ASSIGNMENT:
Please give back, word for word, only the lines starting at the one containing "grey plate A7 level 1 -> none" and ending at the one containing "white round brick" within the material below.

DATA EXTRACT:
⟨

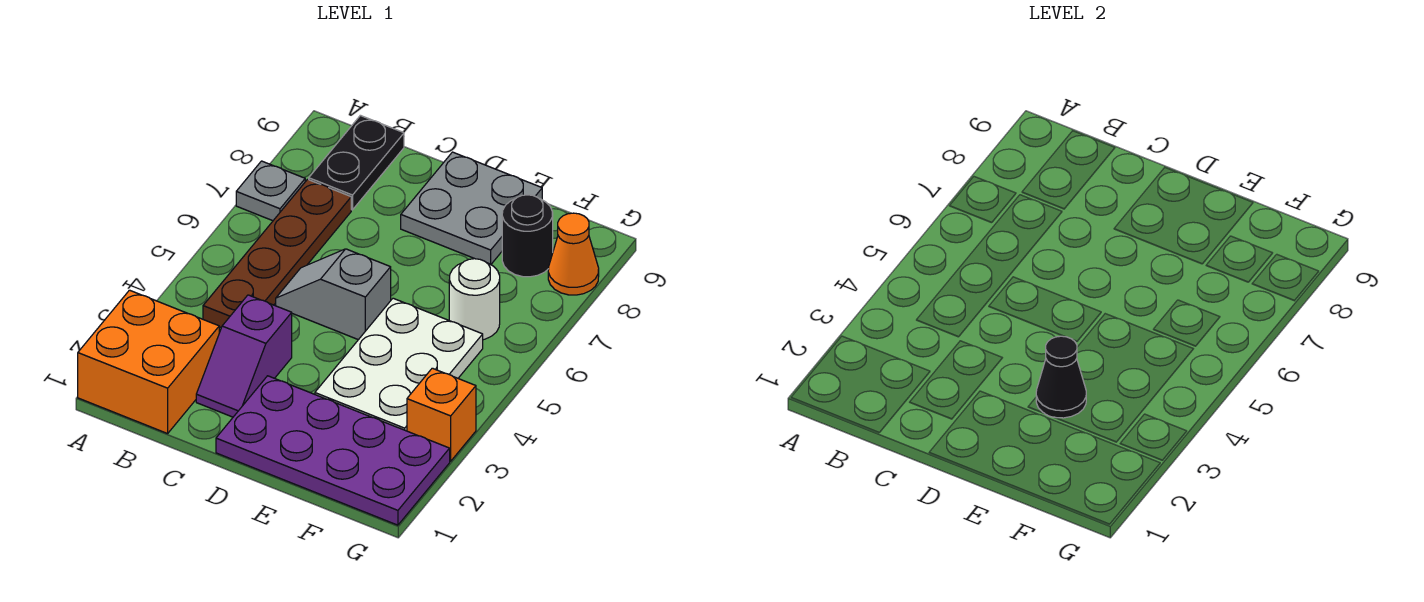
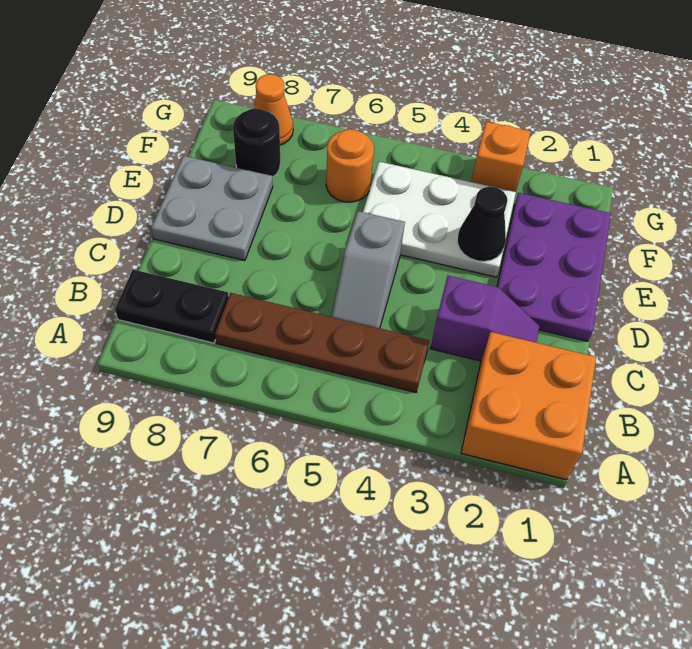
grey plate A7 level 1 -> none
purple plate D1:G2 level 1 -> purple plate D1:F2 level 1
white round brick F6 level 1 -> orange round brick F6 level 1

⟩
⟨

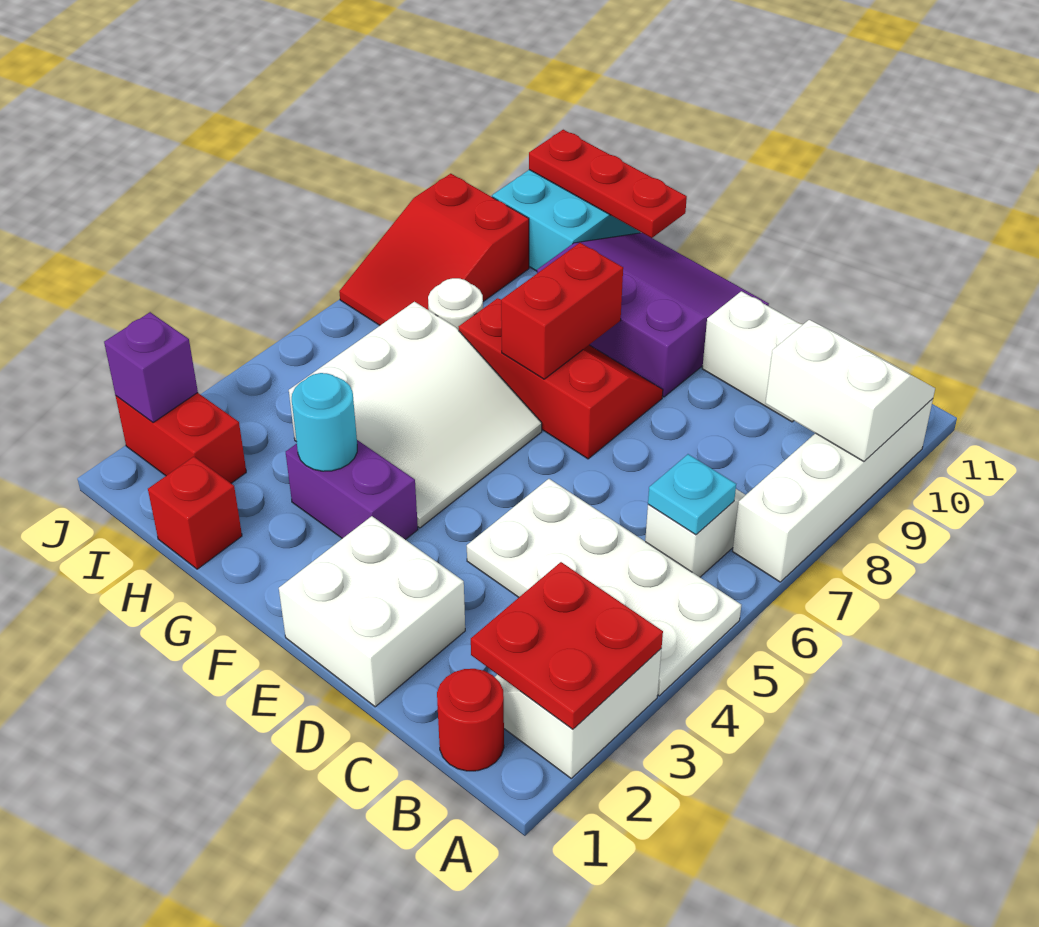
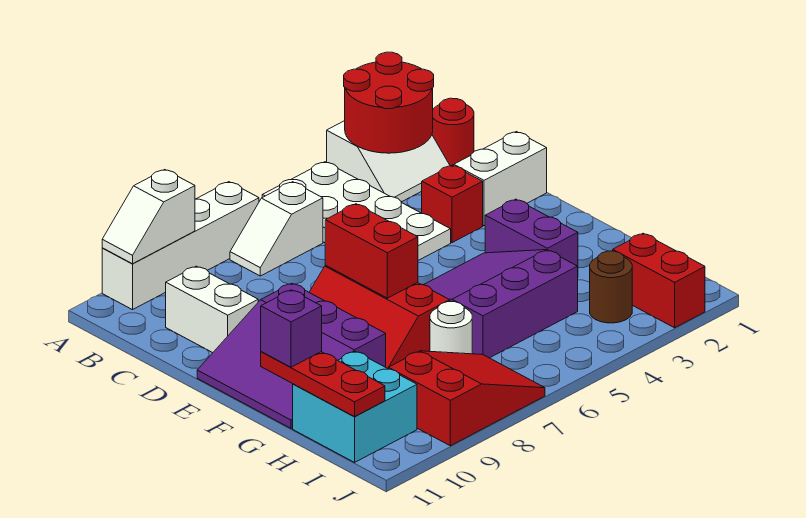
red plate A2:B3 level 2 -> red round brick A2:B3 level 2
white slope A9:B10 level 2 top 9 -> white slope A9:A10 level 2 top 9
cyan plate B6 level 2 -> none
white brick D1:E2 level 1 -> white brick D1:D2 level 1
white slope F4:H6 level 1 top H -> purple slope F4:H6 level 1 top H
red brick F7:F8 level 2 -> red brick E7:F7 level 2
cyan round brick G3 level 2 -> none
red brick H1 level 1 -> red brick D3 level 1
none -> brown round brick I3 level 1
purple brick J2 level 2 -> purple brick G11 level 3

⟩

ANSWER TO THIS PROBLEM:
grey plate A7 level 1 -> none
purple plate D1:G2 level 1 -> purple plate D1:F2 level 1
white round brick F6 level 1 -> orange round brick F6 level 1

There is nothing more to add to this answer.